Problem requirements: Return the listing below exactly, with the pictures dropped.

Provided data:
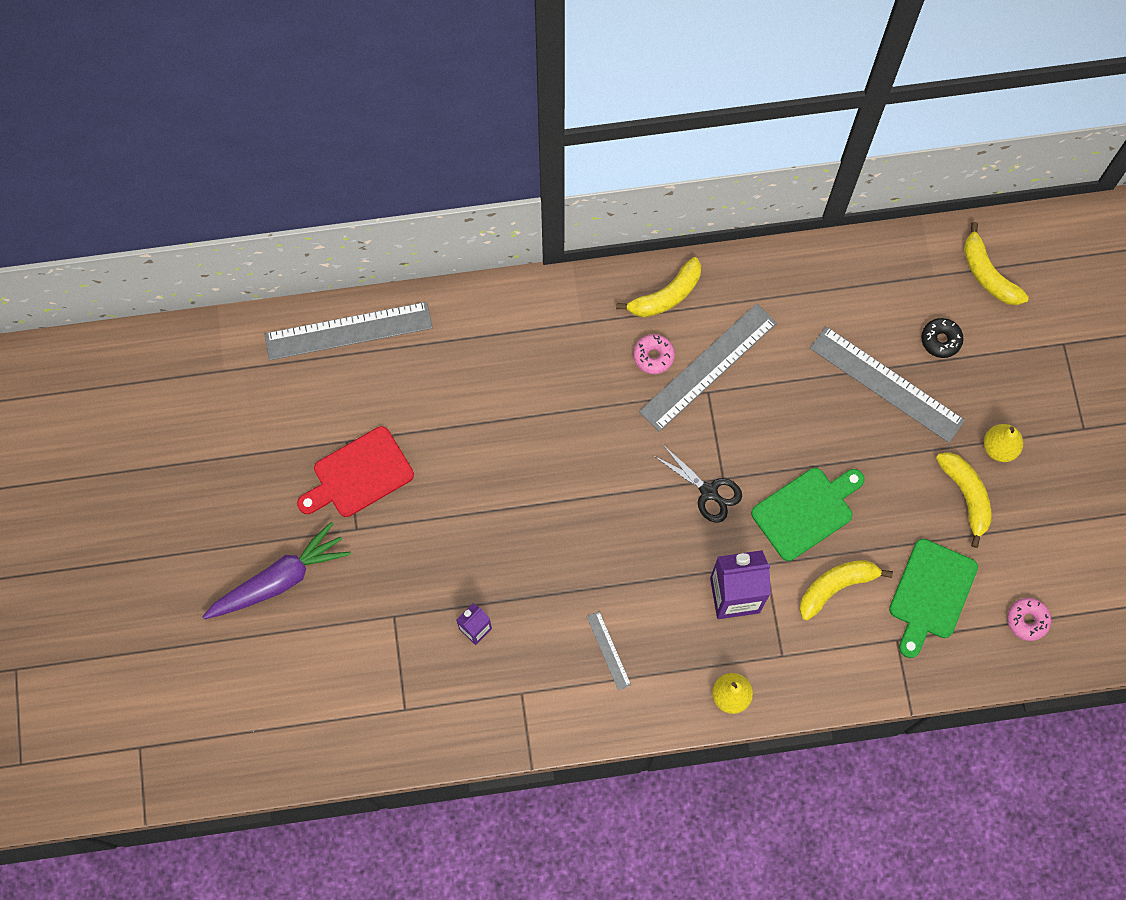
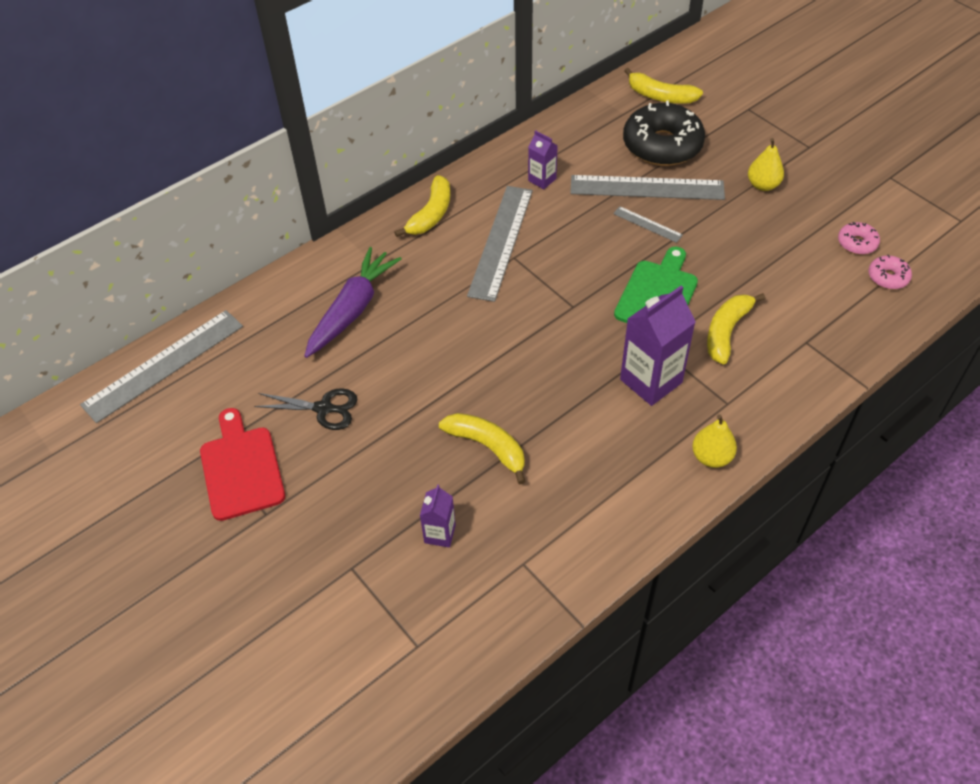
camera: 30 degrees left, 20 degrees down
purple carrot [202,522,351,619] -> purple carrot moved to [304,247,401,358]
red cutting board [297,426,414,517] -> red cutting board turned 135 degrees clockwise [200,408,285,521]
grey ruler [587,611,631,691] -> grey ruler moved to [613,206,683,243]
pink donut [633,334,675,374] -> pink donut moved to [838,222,880,255]
black scissors [653,445,742,523] -> black scissors moved to [254,388,358,430]
green cutting board [889,539,978,658] -> none
black donut [921,318,964,358] -> black donut [623,101,705,166], size x2.19
yellow banana [936,452,992,548] -> yellow banana moved to [439,413,526,484]
none -> purple carton [528,130,558,189]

Problem solution:
camera: 30 degrees left, 20 degrees down
purple carrot [202,522,351,619] -> purple carrot moved to [304,247,401,358]
red cutting board [297,426,414,517] -> red cutting board turned 135 degrees clockwise [200,408,285,521]
grey ruler [587,611,631,691] -> grey ruler moved to [613,206,683,243]
pink donut [633,334,675,374] -> pink donut moved to [838,222,880,255]
black scissors [653,445,742,523] -> black scissors moved to [254,388,358,430]
green cutting board [889,539,978,658] -> none
black donut [921,318,964,358] -> black donut [623,101,705,166], size x2.19
yellow banana [936,452,992,548] -> yellow banana moved to [439,413,526,484]
none -> purple carton [528,130,558,189]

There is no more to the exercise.